Look in the material below for the line with "FAN1: D4184 -> IRF520" and the line with "SOIL pin AO: D4 -> TX", then set down exactly those two lines and all lines between, nothing more.

» **Input**
BEGIN
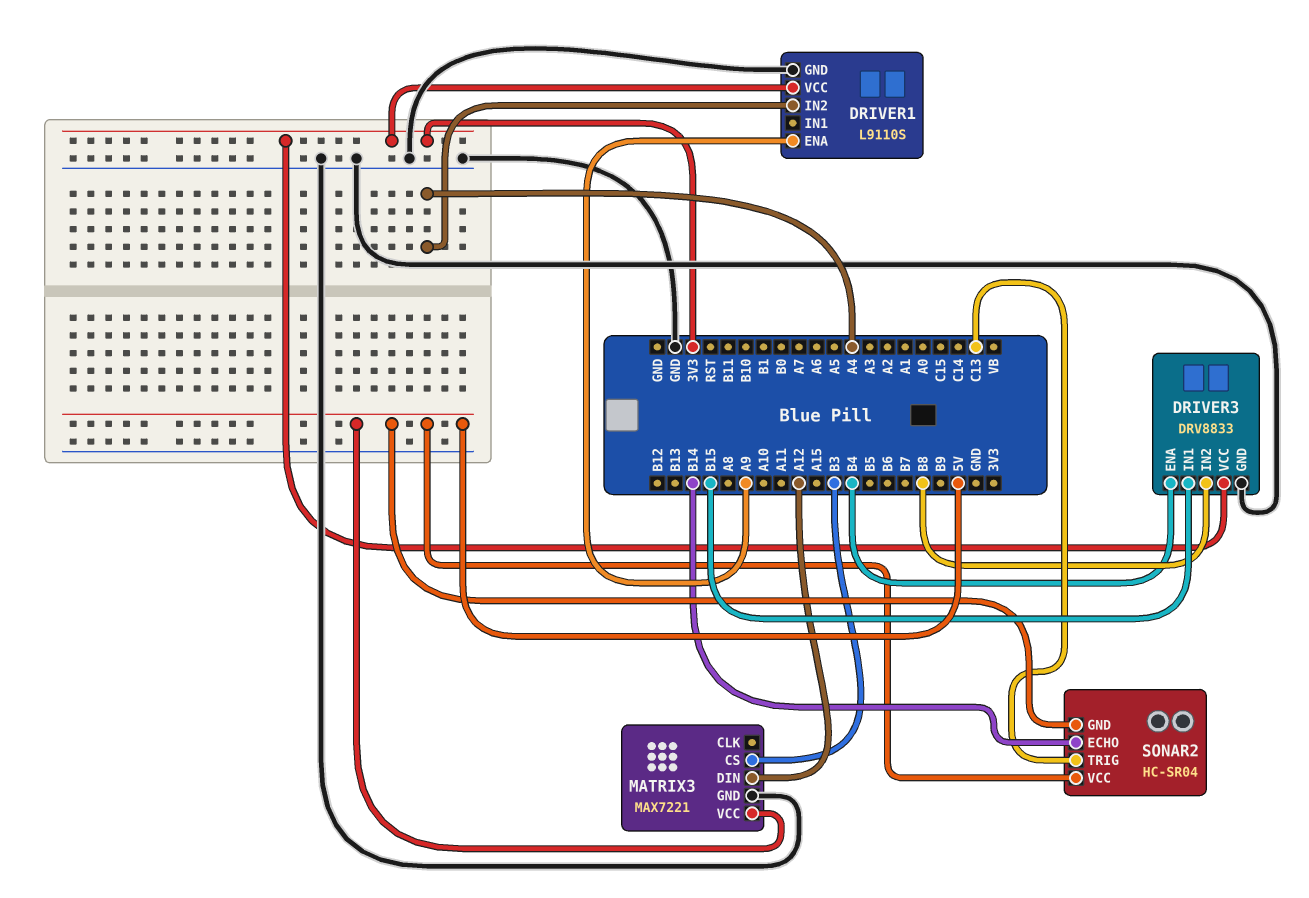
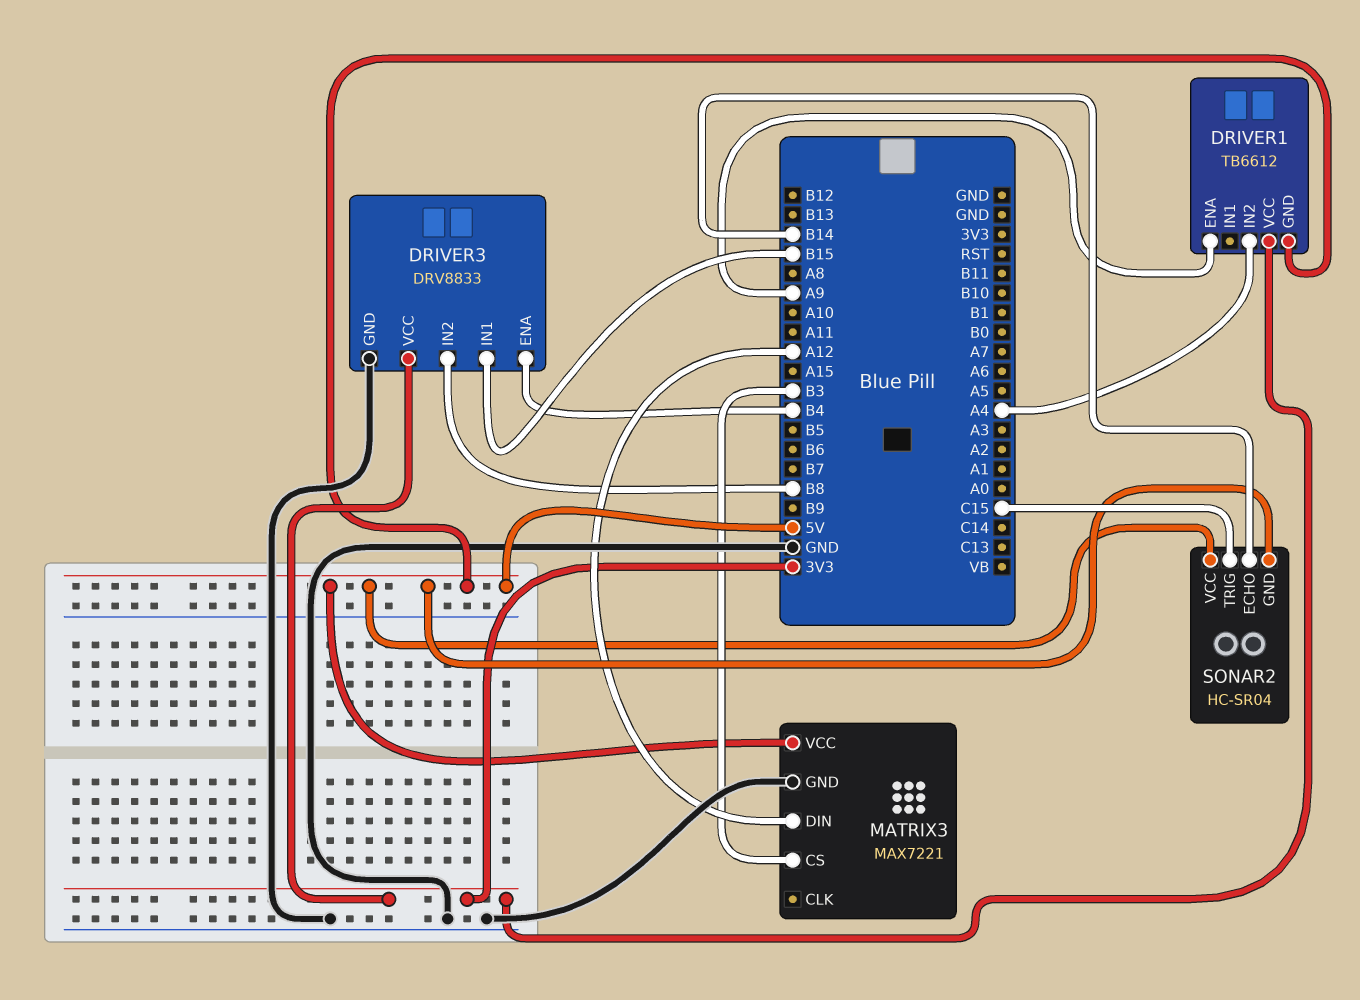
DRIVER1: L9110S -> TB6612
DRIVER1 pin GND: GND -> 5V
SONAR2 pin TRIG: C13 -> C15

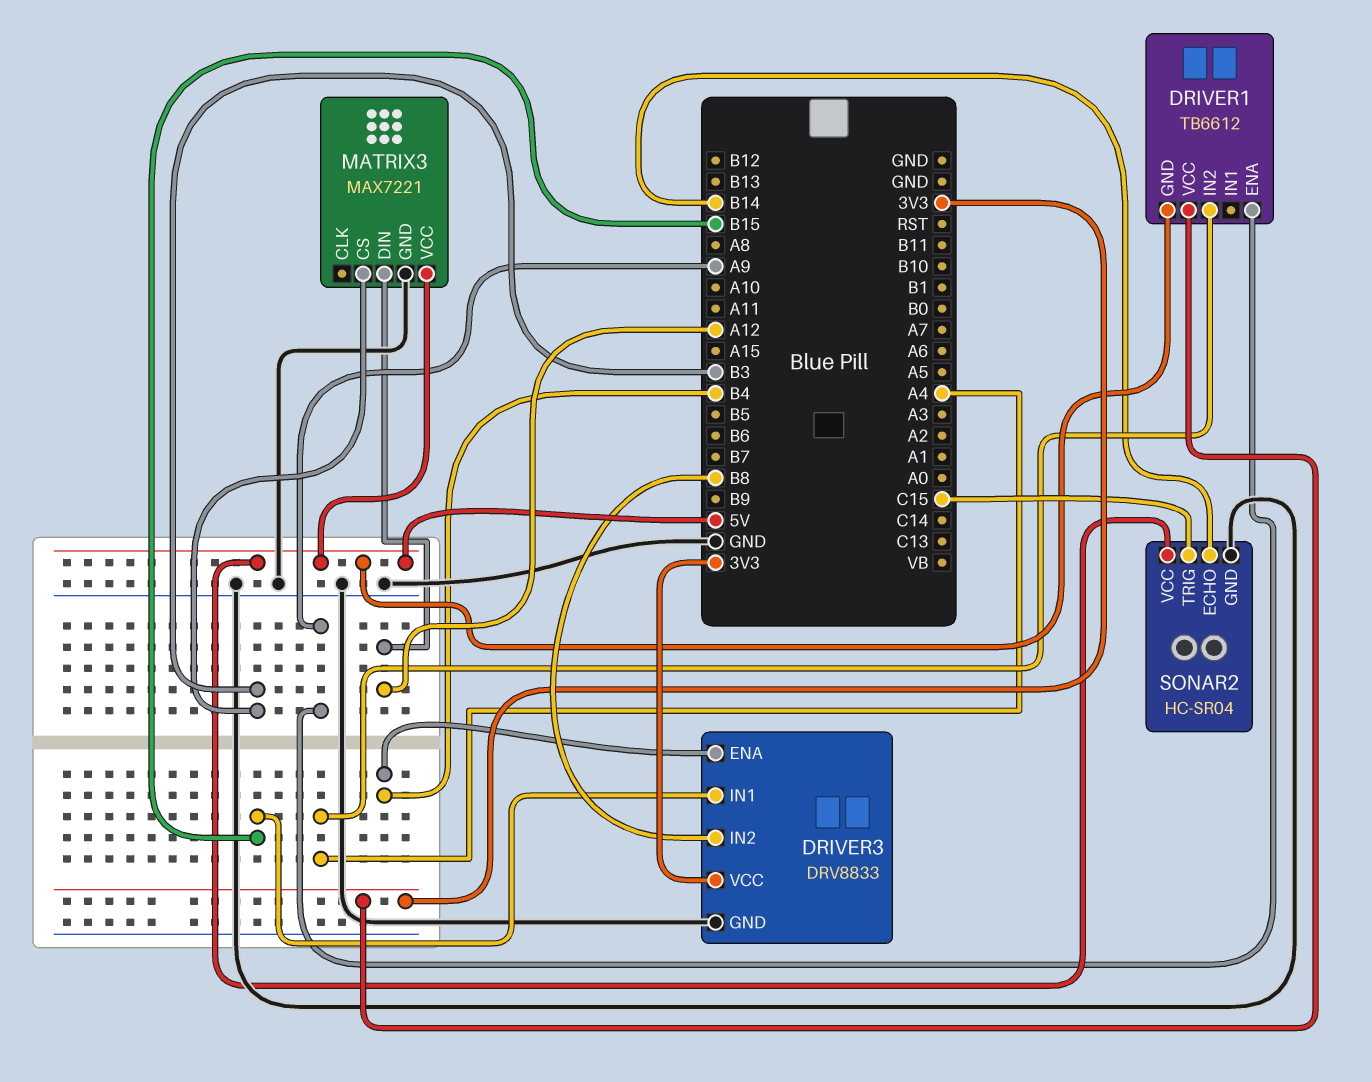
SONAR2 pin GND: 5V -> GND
END
BEGIN
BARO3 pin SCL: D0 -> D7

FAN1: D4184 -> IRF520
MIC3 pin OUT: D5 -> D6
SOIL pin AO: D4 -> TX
END
» **Written solution**
FAN1: D4184 -> IRF520
MIC3 pin OUT: D5 -> D6
SOIL pin AO: D4 -> TX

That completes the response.